## [PROBLEM DESCRIPTION]
Extract every text line from all the items below verbatim, in order, and omit the pictures.
:: DATA SUPPLIED ::
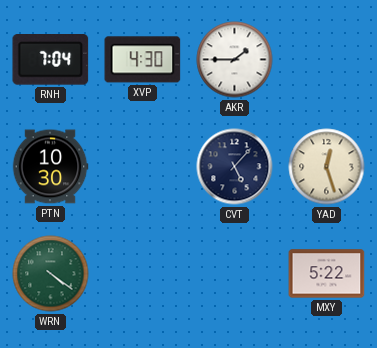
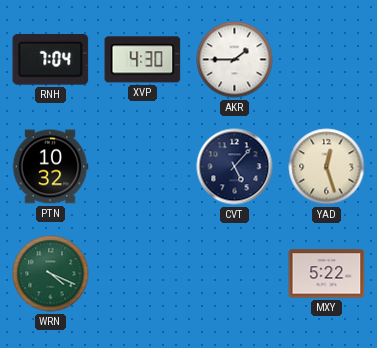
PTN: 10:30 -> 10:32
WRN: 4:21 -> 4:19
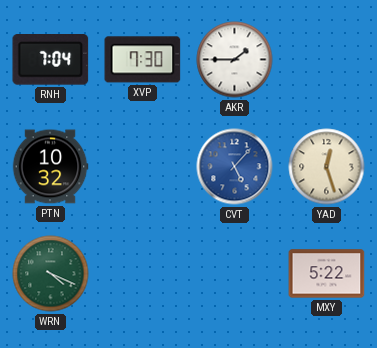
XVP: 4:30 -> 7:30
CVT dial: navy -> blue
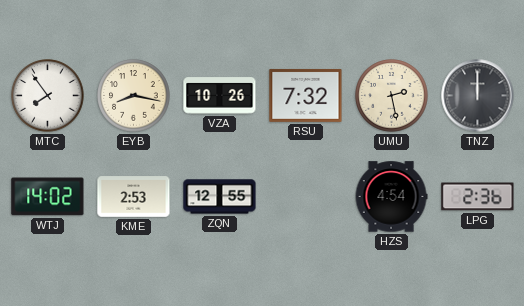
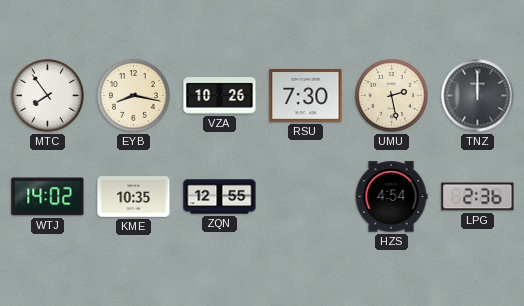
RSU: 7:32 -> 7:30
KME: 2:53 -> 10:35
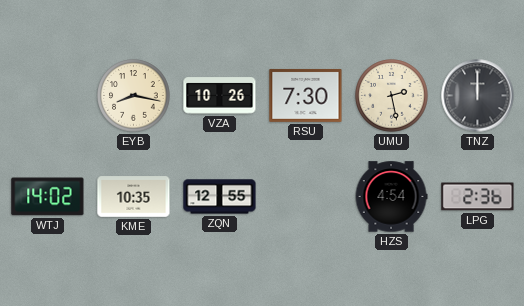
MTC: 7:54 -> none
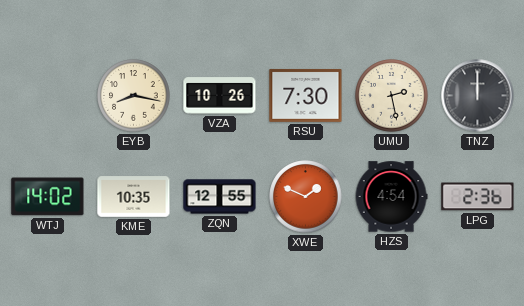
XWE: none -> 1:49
:::
## [WORKED ANSWER]
PTN: 10:30 -> 10:32
WRN: 4:21 -> 4:19
XVP: 4:30 -> 7:30
CVT dial: navy -> blue
RSU: 7:32 -> 7:30
KME: 2:53 -> 10:35
MTC: 7:54 -> none
XWE: none -> 1:49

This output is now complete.